(Records from a collection)
+--
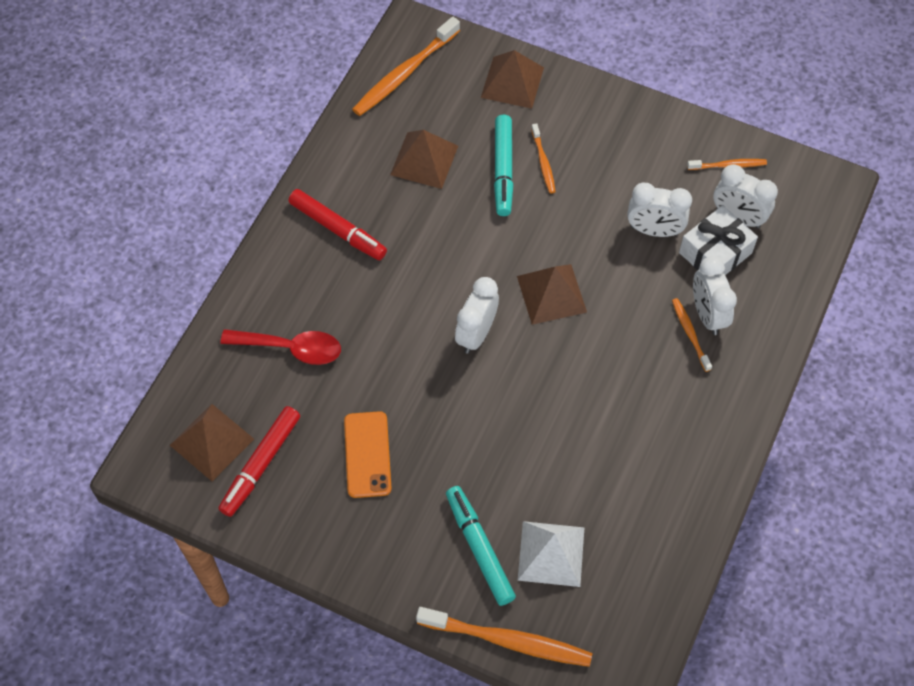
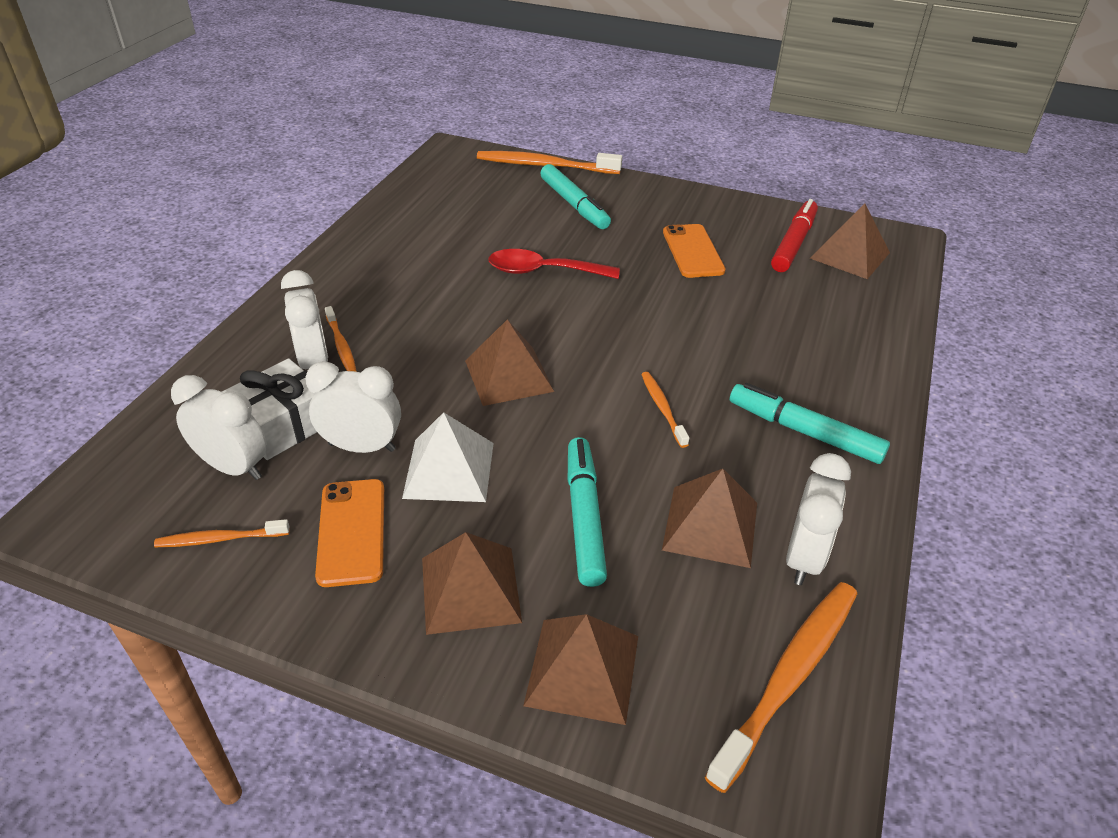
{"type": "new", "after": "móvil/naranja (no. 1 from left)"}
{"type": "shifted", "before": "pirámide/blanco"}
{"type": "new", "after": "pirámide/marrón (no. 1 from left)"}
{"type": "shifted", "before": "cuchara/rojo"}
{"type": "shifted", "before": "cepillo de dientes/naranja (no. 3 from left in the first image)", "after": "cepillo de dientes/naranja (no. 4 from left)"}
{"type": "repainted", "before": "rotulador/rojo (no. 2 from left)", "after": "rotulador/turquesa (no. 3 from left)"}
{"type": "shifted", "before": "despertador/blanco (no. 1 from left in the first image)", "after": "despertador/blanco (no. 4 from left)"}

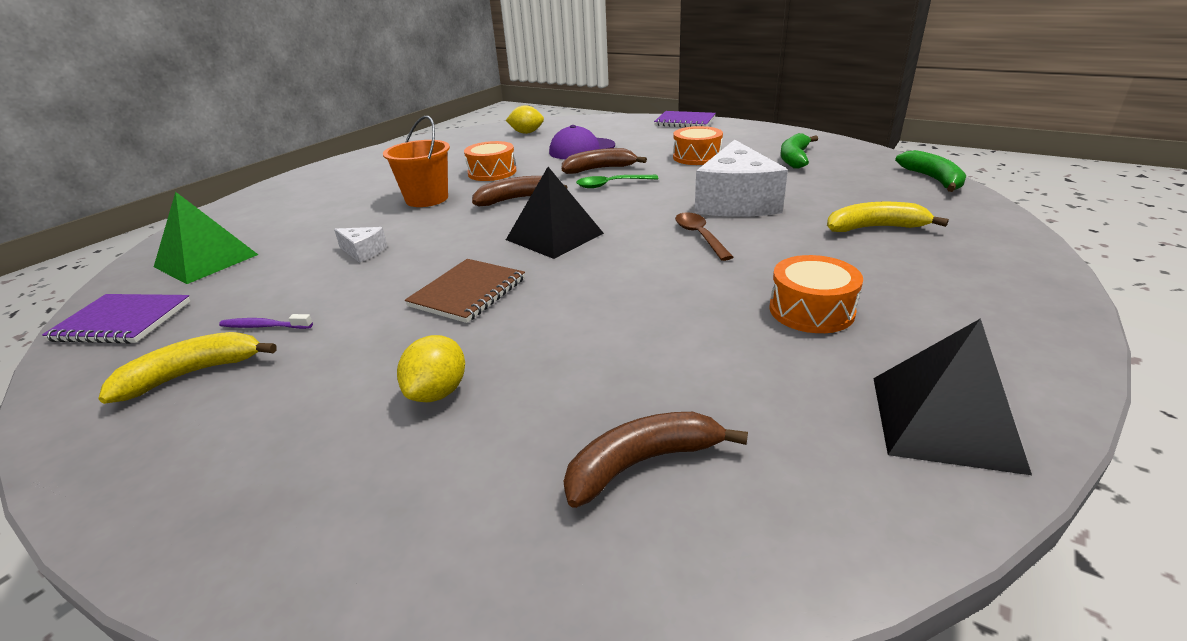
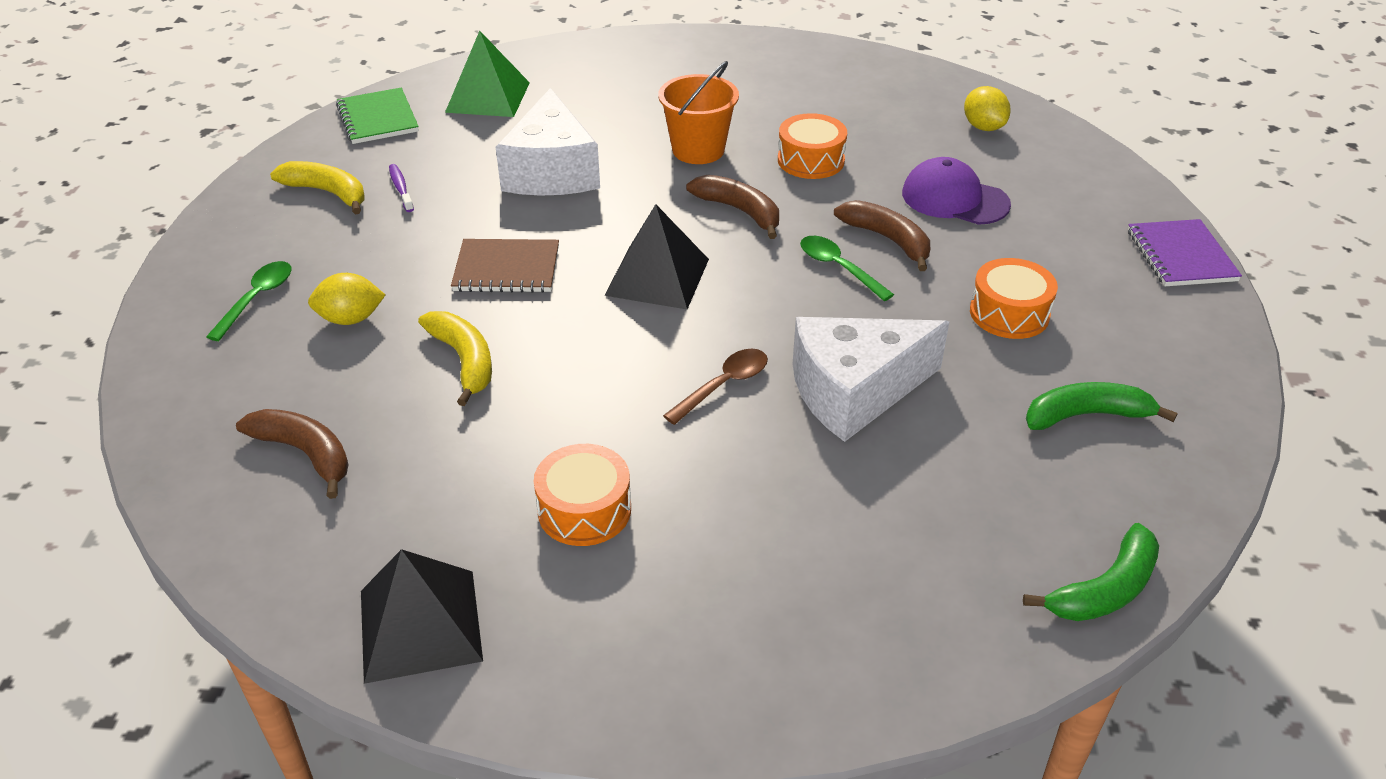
{"type": "new", "after": "cuchara/verde (no. 1 from left)"}
{"type": "repainted", "before": "cuaderno/morado (no. 1 from left)", "after": "cuaderno/verde"}
{"type": "shifted", "before": "plátano/amarillo (no. 2 from left)"}
{"type": "scaled", "before": "queso/blanco (no. 1 from left)", "scale": 2.28}

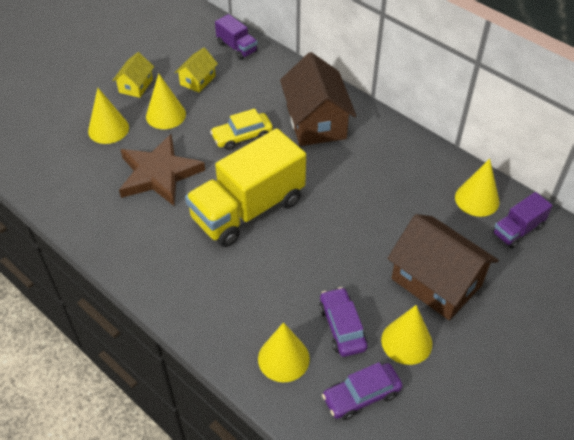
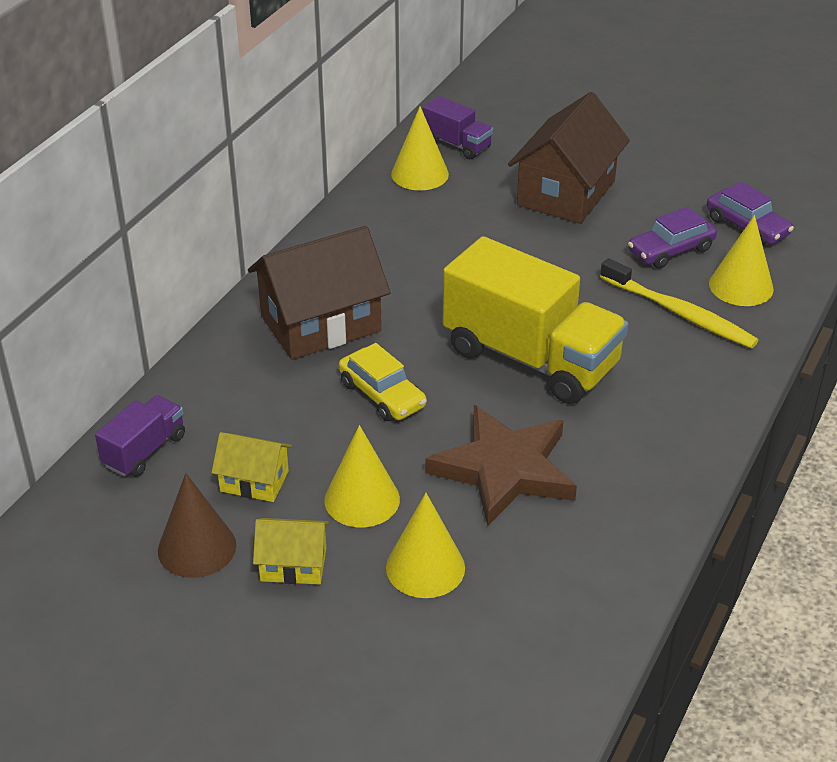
{"type": "new", "after": "cono/marrón"}
{"type": "new", "after": "cepillo de dientes/amarillo"}
{"type": "gone", "before": "cono/amarillo (no. 4 from left)"}

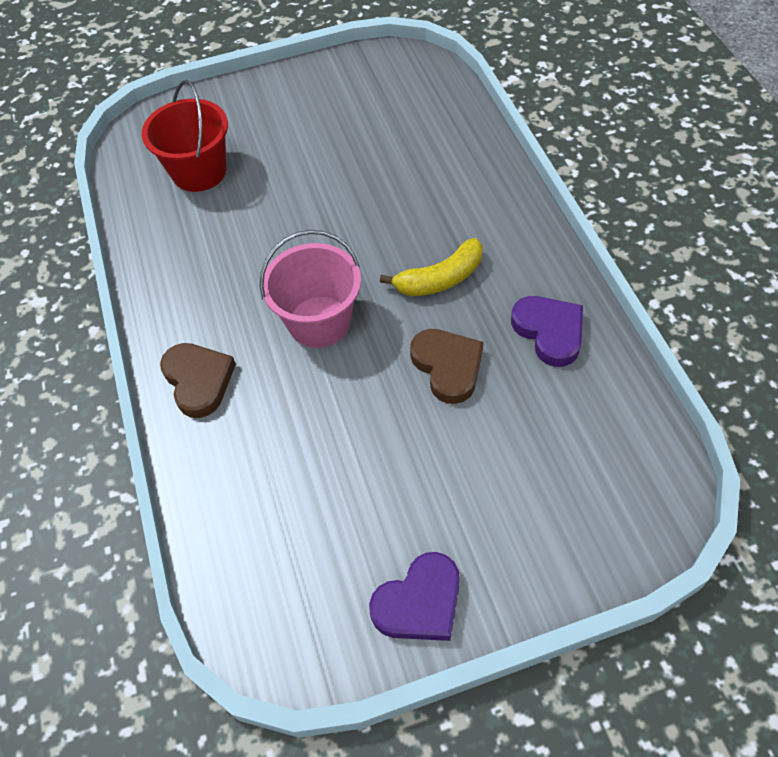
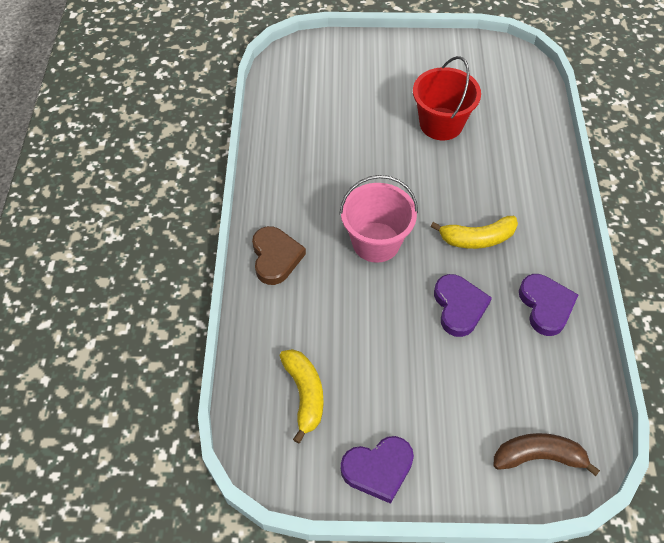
{"type": "new", "after": "plátano/amarillo (no. 1 from left)"}
{"type": "shifted", "before": "balde/rojo"}
{"type": "repainted", "before": "corazón/marrón (no. 2 from left)", "after": "corazón/morado (no. 2 from left)"}
{"type": "new", "after": "plátano/marrón"}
+--
> TASK REQUIREMENTS
Word for word, repeat the data above with the pictures left out.

> RESPONSE AREA
{"type": "new", "after": "móvil/naranja (no. 1 from left)"}
{"type": "shifted", "before": "pirámide/blanco"}
{"type": "new", "after": "pirámide/marrón (no. 1 from left)"}
{"type": "shifted", "before": "cuchara/rojo"}
{"type": "shifted", "before": "cepillo de dientes/naranja (no. 3 from left in the first image)", "after": "cepillo de dientes/naranja (no. 4 from left)"}
{"type": "repainted", "before": "rotulador/rojo (no. 2 from left)", "after": "rotulador/turquesa (no. 3 from left)"}
{"type": "shifted", "before": "despertador/blanco (no. 1 from left in the first image)", "after": "despertador/blanco (no. 4 from left)"}

{"type": "new", "after": "cuchara/verde (no. 1 from left)"}
{"type": "repainted", "before": "cuaderno/morado (no. 1 from left)", "after": "cuaderno/verde"}
{"type": "shifted", "before": "plátano/amarillo (no. 2 from left)"}
{"type": "scaled", "before": "queso/blanco (no. 1 from left)", "scale": 2.28}

{"type": "new", "after": "cono/marrón"}
{"type": "new", "after": "cepillo de dientes/amarillo"}
{"type": "gone", "before": "cono/amarillo (no. 4 from left)"}

{"type": "new", "after": "plátano/amarillo (no. 1 from left)"}
{"type": "shifted", "before": "balde/rojo"}
{"type": "repainted", "before": "corazón/marrón (no. 2 from left)", "after": "corazón/morado (no. 2 from left)"}
{"type": "new", "after": "plátano/marrón"}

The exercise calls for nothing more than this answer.